Dataset excerpt

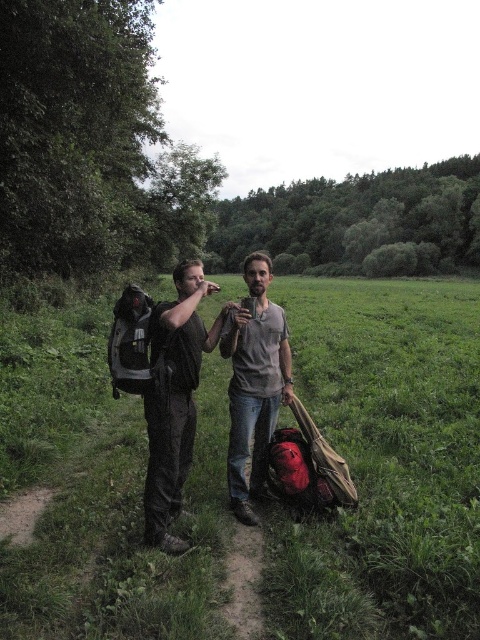
Question: Does matte black backpack at left appear under matte gray shirt at center?

Choices:
 (A) yes
 (B) no

Answer: (B)

Question: Among these objects, which one is nearest to the camera?

Choices:
 (A) matte gray shirt at center
 (B) matte black backpack at left

Answer: (B)

Question: In this image, where is matte black backpack at left located relative to matte black backpack at center?

Choices:
 (A) right
 (B) left

Answer: (A)

Question: Which point is farther to the camera?

Choices:
 (A) matte black backpack at left
 (B) matte gray shirt at center
 (C) matte black backpack at center

Answer: (B)

Question: Which object appears farthest from the camera in this image?

Choices:
 (A) matte gray shirt at center
 (B) matte black backpack at center

Answer: (A)

Question: Observing the image, what is the correct spatial positioning of matte black backpack at left in reference to matte black backpack at center?

Choices:
 (A) right
 (B) left

Answer: (A)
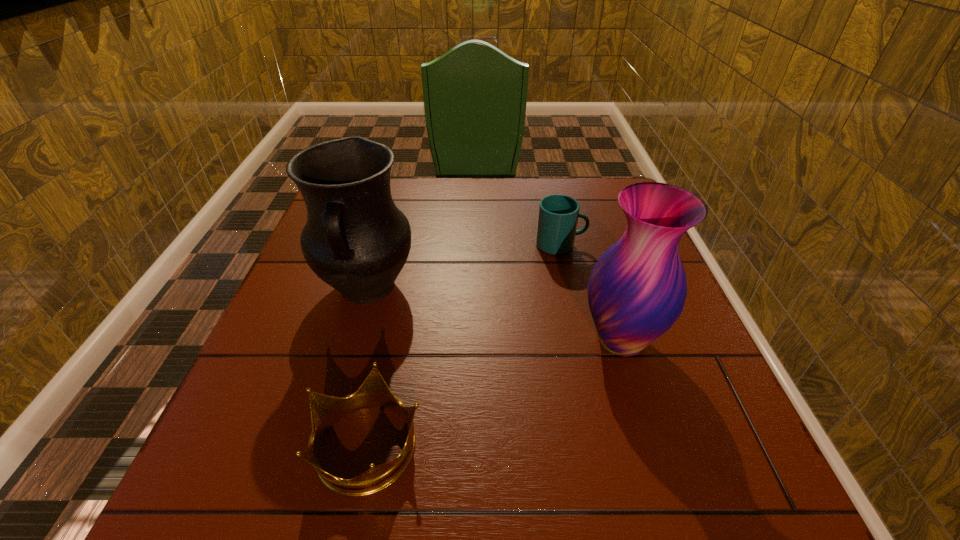
The image size is (960, 540). What are the coordinates of `object at the left edge` in the screenshot? It's located at (355, 239).

At what (x,y) coordinates should I click in order to perform the action: click on object situated at the right edge. Please return your answer as a coordinate pair (x, y). The width and height of the screenshot is (960, 540). Looking at the image, I should click on pos(637,289).

The height and width of the screenshot is (540, 960). Identify the location of vacant area at the far edge. (441, 198).

Find the location of a particular element. free location at the near edge of the desktop is located at coordinates (616, 498).

In the image, there is a desktop. Where is `free space at the left edge`? The image size is (960, 540). free space at the left edge is located at coordinates (293, 374).

At what (x,y) coordinates should I click in order to perform the action: click on vacant space at the right edge of the desktop. Please return your answer as a coordinate pair (x, y). Image resolution: width=960 pixels, height=540 pixels. Looking at the image, I should click on (680, 351).

The width and height of the screenshot is (960, 540). What are the coordinates of `vacant space at the far right corner of the desktop` in the screenshot? It's located at click(618, 188).

Find the location of a particular element. vacant area that lies between the pitcher and the cup is located at coordinates (464, 266).

The width and height of the screenshot is (960, 540). I want to click on vacant area that lies between the vase and the pitcher, so click(x=493, y=314).

Find the location of a particular element. vacant point located between the pitcher and the nearest object is located at coordinates (368, 366).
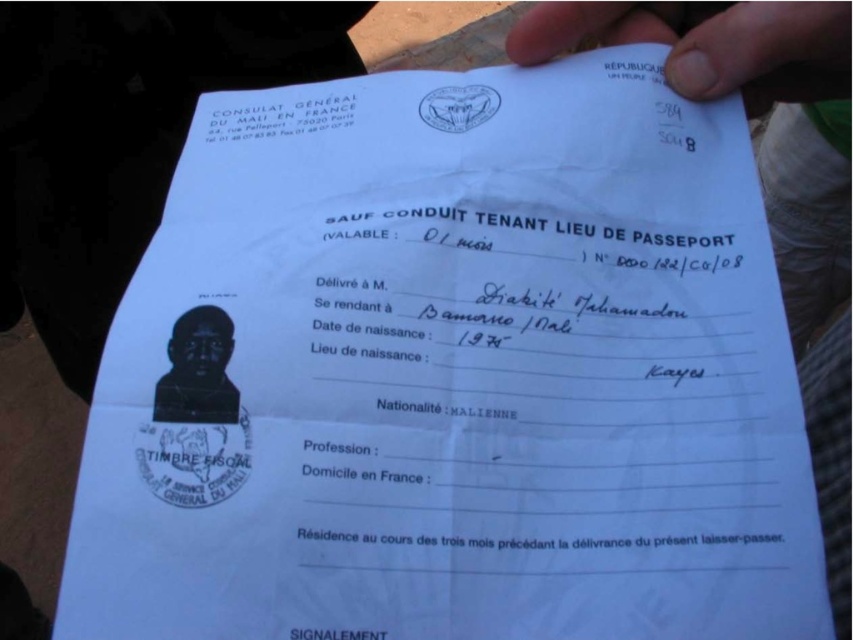
You are a passport control officer examining this document. You notice the white paper at upper center and the black matte passport photo at center. Which object is positioned higher on the document?

The white paper at upper center is positioned higher on the document than the black matte passport photo at center.

What is the location of the point with coordinates (708,44) on the document?

The point with coordinates (708,44) is located on the white paper at upper center.

Based on the scene description, where is the white paper at upper center located in relation to the black matte passport photo at center?

The white paper at upper center is located to the right of the black matte passport photo at center.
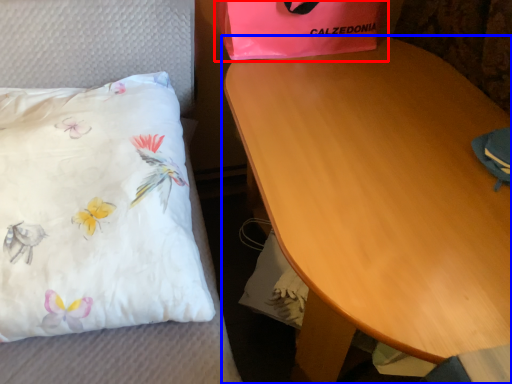
Question: Which object appears farthest to the camera in this image, gift bag (highlighted by a red box) or table (highlighted by a blue box)?

Choices:
 (A) gift bag
 (B) table

Answer: (A)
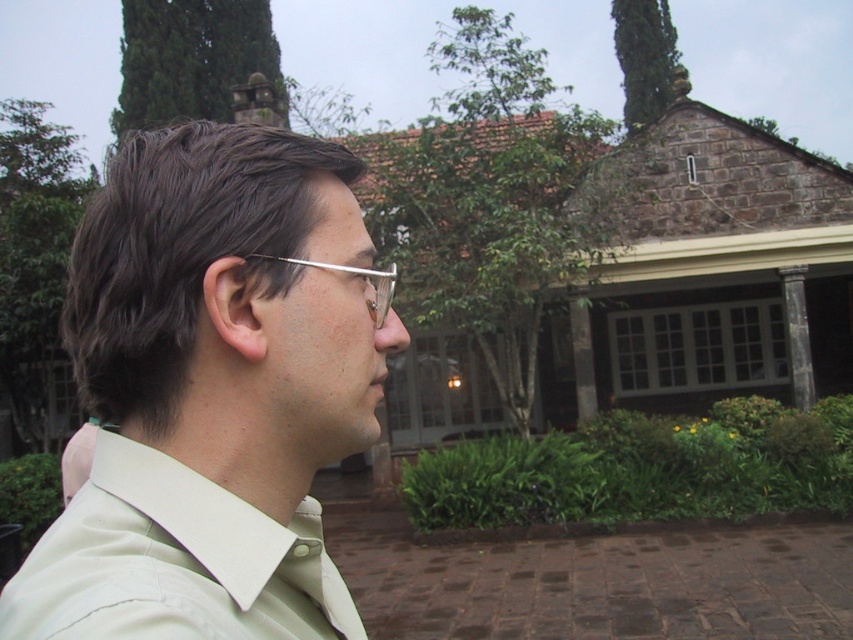
Question: Is light beige shirt at center smaller than beige cotton dress shirt at center?

Choices:
 (A) no
 (B) yes

Answer: (A)

Question: Is light beige shirt at center positioned behind beige cotton dress shirt at center?

Choices:
 (A) no
 (B) yes

Answer: (B)

Question: Is light beige shirt at center positioned before beige cotton dress shirt at center?

Choices:
 (A) yes
 (B) no

Answer: (B)

Question: Which of these objects is positioned closest to the beige cotton dress shirt at center?

Choices:
 (A) clear plastic glasses at center
 (B) light beige shirt at center

Answer: (B)

Question: Which point is farther from the camera taking this photo?

Choices:
 (A) (306, 612)
 (B) (384, 294)
 (C) (103, 212)

Answer: (B)

Question: Which point is farther from the camera taking this photo?

Choices:
 (A) (372, 282)
 (B) (236, 364)
 (C) (73, 516)

Answer: (A)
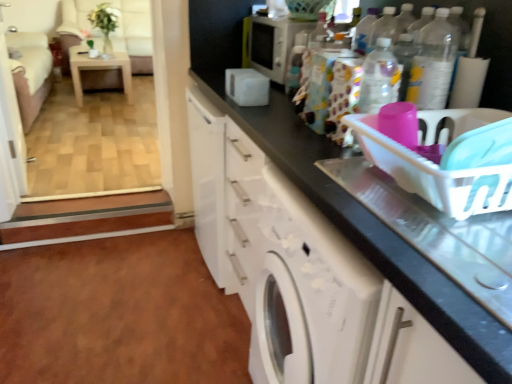
The height and width of the screenshot is (384, 512). What do you see at coordinates (30, 72) in the screenshot?
I see `velvet pink couch at left` at bounding box center [30, 72].

In order to face white glossy washing machine at center, should I rotate leftwards or rightwards?

To face it directly, rotate right by 2.735 degrees.

What do you see at coordinates (10, 141) in the screenshot?
I see `white glossy screen door at upper left` at bounding box center [10, 141].

Find the location of `patterned fabric bag at upper center, acting as the 2th bottle starting from the right`. patterned fabric bag at upper center, acting as the 2th bottle starting from the right is located at coordinates (314, 46).

From the image's perspective, would you say white glossy microwave at upper center is shown under white glossy screen door at upper left?

No, from the image's perspective, white glossy microwave at upper center is not below white glossy screen door at upper left.

Is white glossy microwave at upper center to the left of white glossy screen door at upper left from the viewer's perspective?

No.

Can you tell me how much white glossy microwave at upper center and white glossy screen door at upper left differ in facing direction?

The angle between the facing direction of white glossy microwave at upper center and the facing direction of white glossy screen door at upper left is 174 degrees.

Is point (292, 25) behind point (0, 201)?

No, (292, 25) is closer to viewer.

Is beige fabric armchair at upper left to the right of white plastic basket at right from the viewer's perspective?

Incorrect, beige fabric armchair at upper left is not on the right side of white plastic basket at right.

Does point (146, 70) appear closer or farther from the camera than point (476, 197)?

Point (146, 70) appears to be farther away from the viewer than point (476, 197).

Are beige fabric armchair at upper left and white plastic basket at right located far from each other?

That's right, there is a large distance between beige fabric armchair at upper left and white plastic basket at right.

Is white plastic basket at right inside beige fabric armchair at upper left?

No, beige fabric armchair at upper left does not contain white plastic basket at right.

How different are the orientations of white glossy cabinet at lower center and clear plastic bottle at upper right, placed as the first bottle when sorted from right to left, in degrees?

0.121 degrees.

Does point (270, 115) lie behind point (416, 90)?

Yes, point (270, 115) is farther from viewer.

Visually, is white glossy cabinet at lower center positioned to the left or to the right of clear plastic bottle at upper right, which is the 1th bottle in front-to-back order?

Based on their positions, white glossy cabinet at lower center is located to the left of clear plastic bottle at upper right, which is the 1th bottle in front-to-back order.

From the image's perspective, which is above, white glossy cabinet at lower center or clear plastic bottle at upper right, marked as the second bottle in a back-to-front arrangement?

clear plastic bottle at upper right, marked as the second bottle in a back-to-front arrangement, from the image's perspective.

# [Set task]
Please extract every line of the rows above that contains the string "second", matching case exactly.

# [Solution to this exercise]
From the image's perspective, which is above, white glossy cabinet at lower center or clear plastic bottle at upper right, marked as the second bottle in a back-to-front arrangement?
clear plastic bottle at upper right, marked as the second bottle in a back-to-front arrangement, from the image's perspective.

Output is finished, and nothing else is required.